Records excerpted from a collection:
* * *

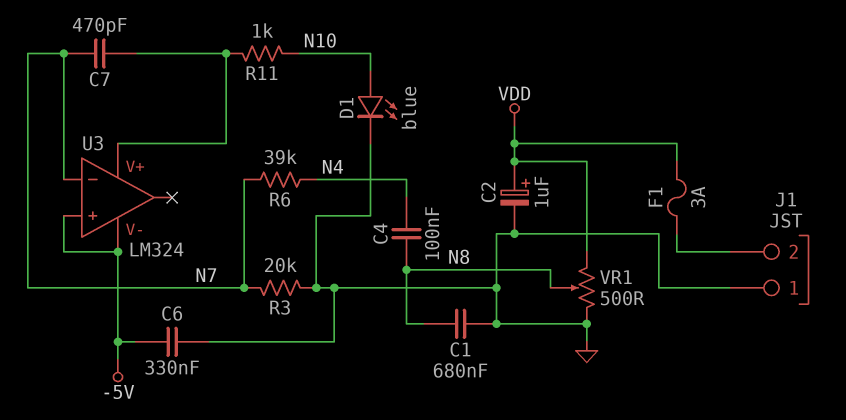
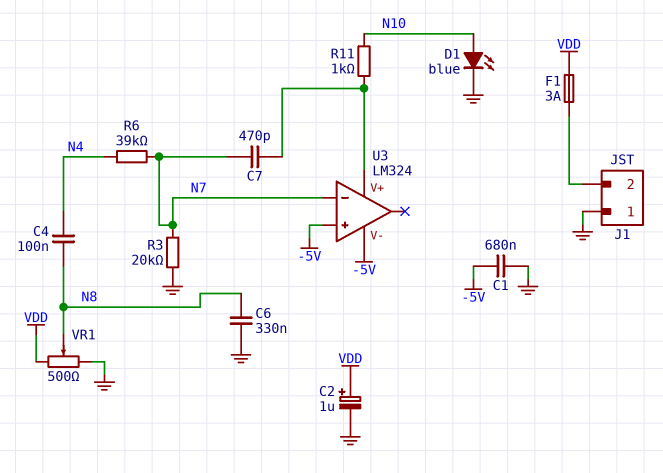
C1: 680nF (GND, N8) -> 680nF (-5V, GND)
C6: 330nF (-5V, GND) -> 330nF (GND, N8)

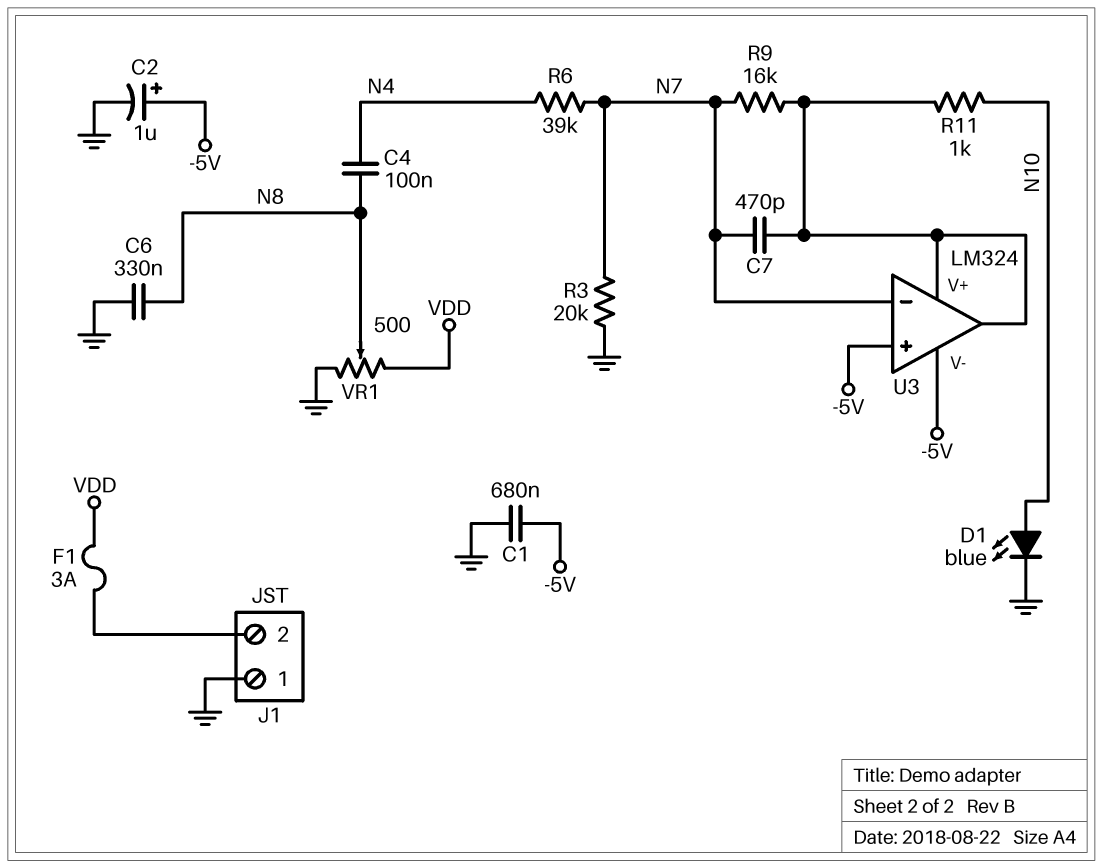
C2: 1uF (plus VDD, minus GND) -> 1uF (plus -5V, minus GND)
R9: none -> 16k (N7, U3/V+)
U3 pin out: none -> U3/V+

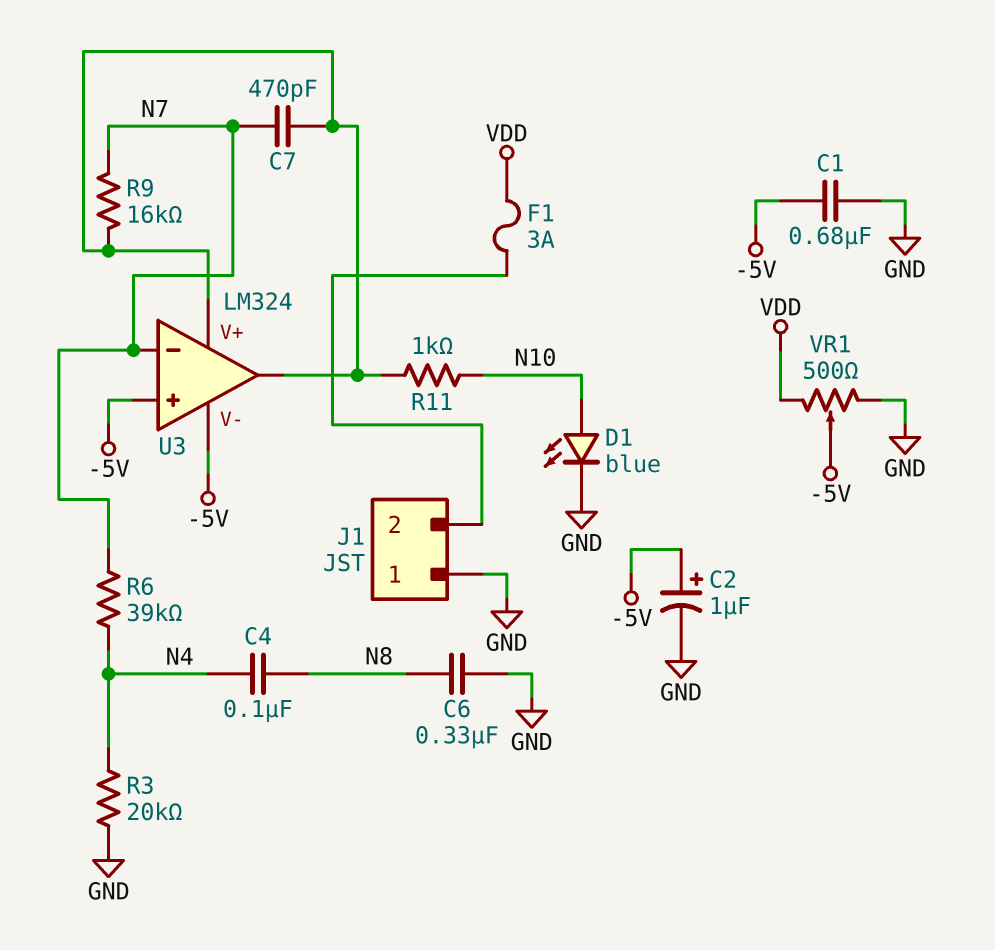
R3: 20k (GND, N7) -> 20k (GND, N4)
VR1: 500 (GND, VDD, wiper N8) -> 500 (GND, VDD, wiper -5V)

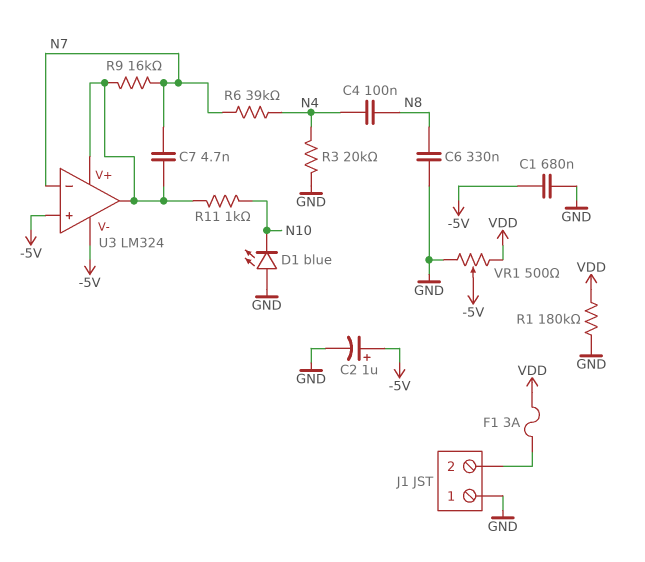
C7: 470pF (N7, U3/V+) -> 4.7nF (N7, U3/V+)
D1: LED blue (A N10, K GND) -> LED blue (A GND, K N10)
R1: none -> 180k (GND, VDD)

* * *

TASK INSTRUCTIONS:
Across all the records above, find each line with "none" in it and copy it.

RESPONSE AREA:
R9: none -> 16k (N7, U3/V+)
U3 pin out: none -> U3/V+
R1: none -> 180k (GND, VDD)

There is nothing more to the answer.